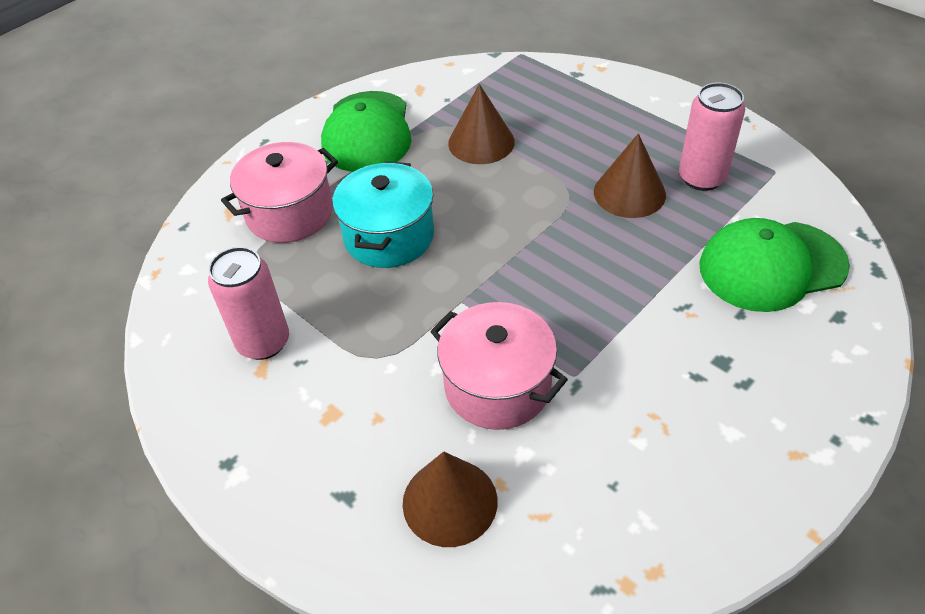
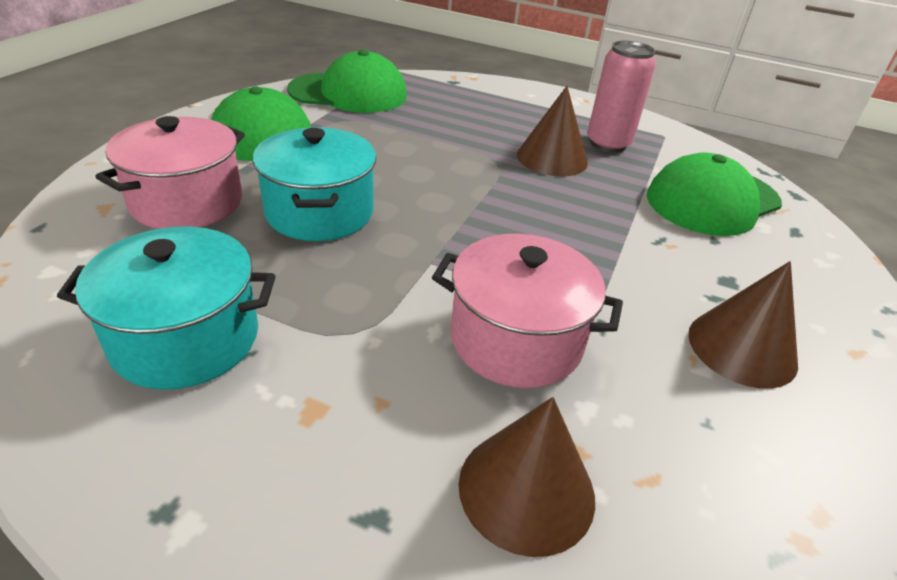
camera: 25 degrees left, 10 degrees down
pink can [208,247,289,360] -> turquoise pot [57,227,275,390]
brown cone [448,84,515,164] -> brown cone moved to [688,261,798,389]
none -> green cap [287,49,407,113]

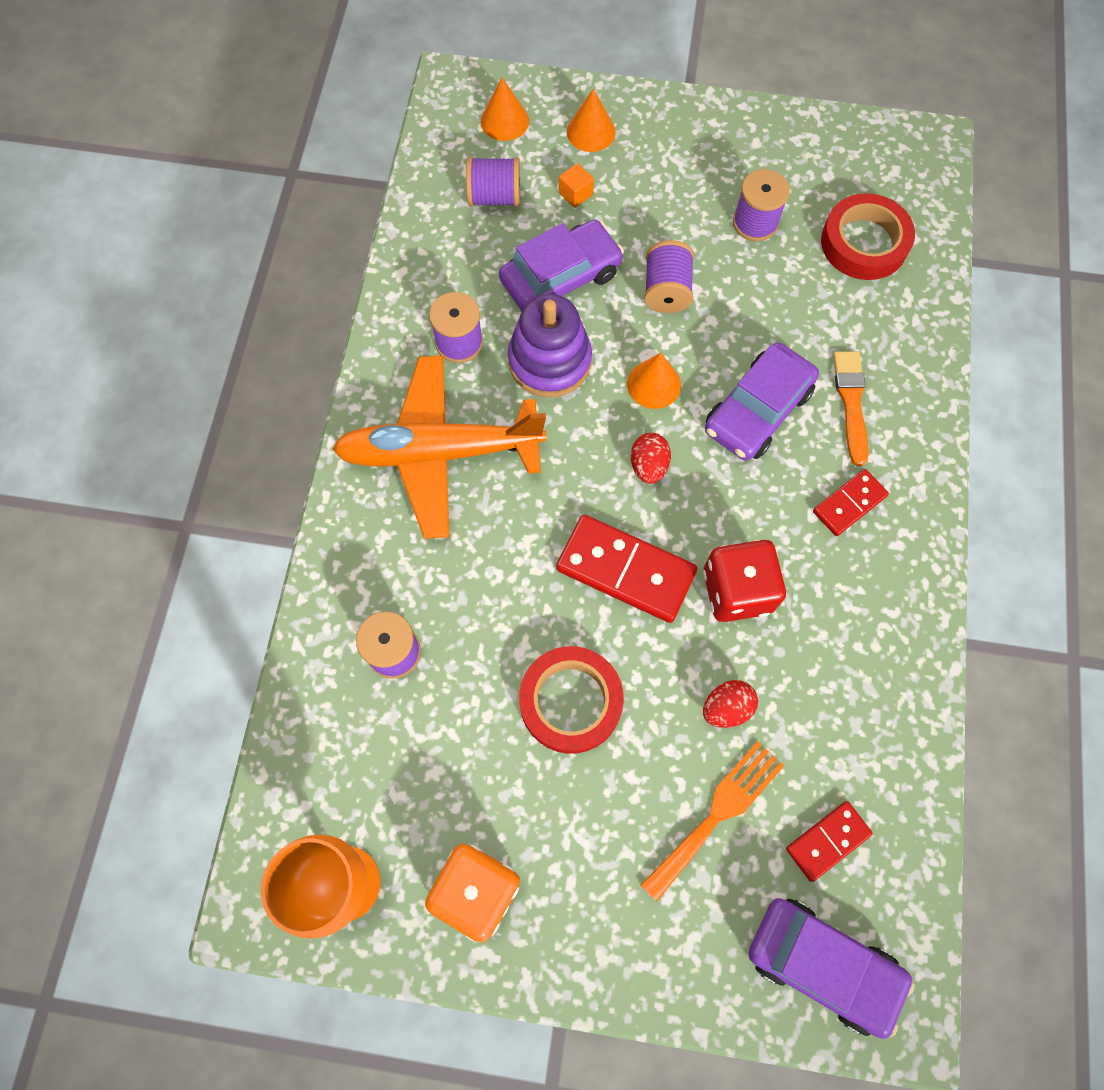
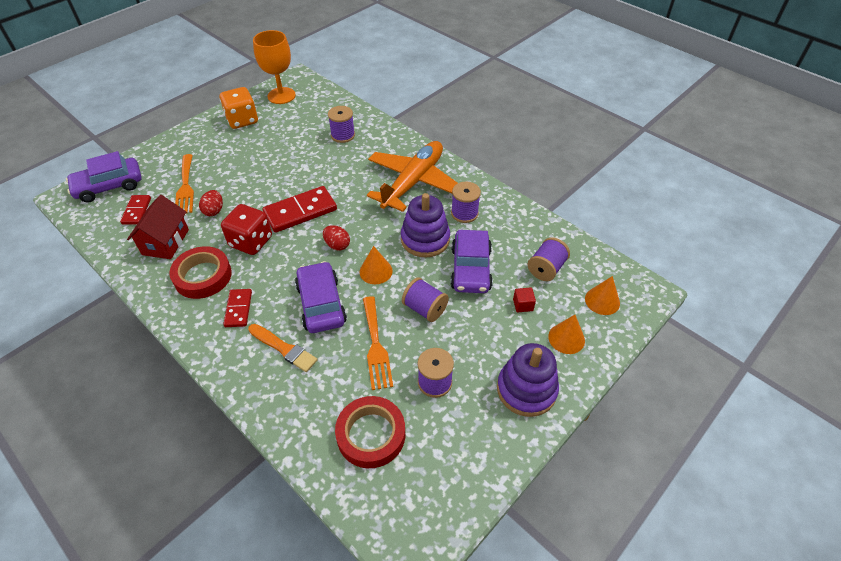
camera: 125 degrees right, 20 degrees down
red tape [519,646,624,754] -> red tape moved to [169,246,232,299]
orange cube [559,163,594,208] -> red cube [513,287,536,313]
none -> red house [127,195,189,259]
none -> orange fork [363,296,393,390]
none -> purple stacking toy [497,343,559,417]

◇ ◇ ◇ ◇ ◇ ◇ ◇

Lines holding the string "moved": find them in the listing above and copy each one.

▶ _Solution_
brown cone [448,84,515,164] -> brown cone moved to [688,261,798,389]
red tape [519,646,624,754] -> red tape moved to [169,246,232,299]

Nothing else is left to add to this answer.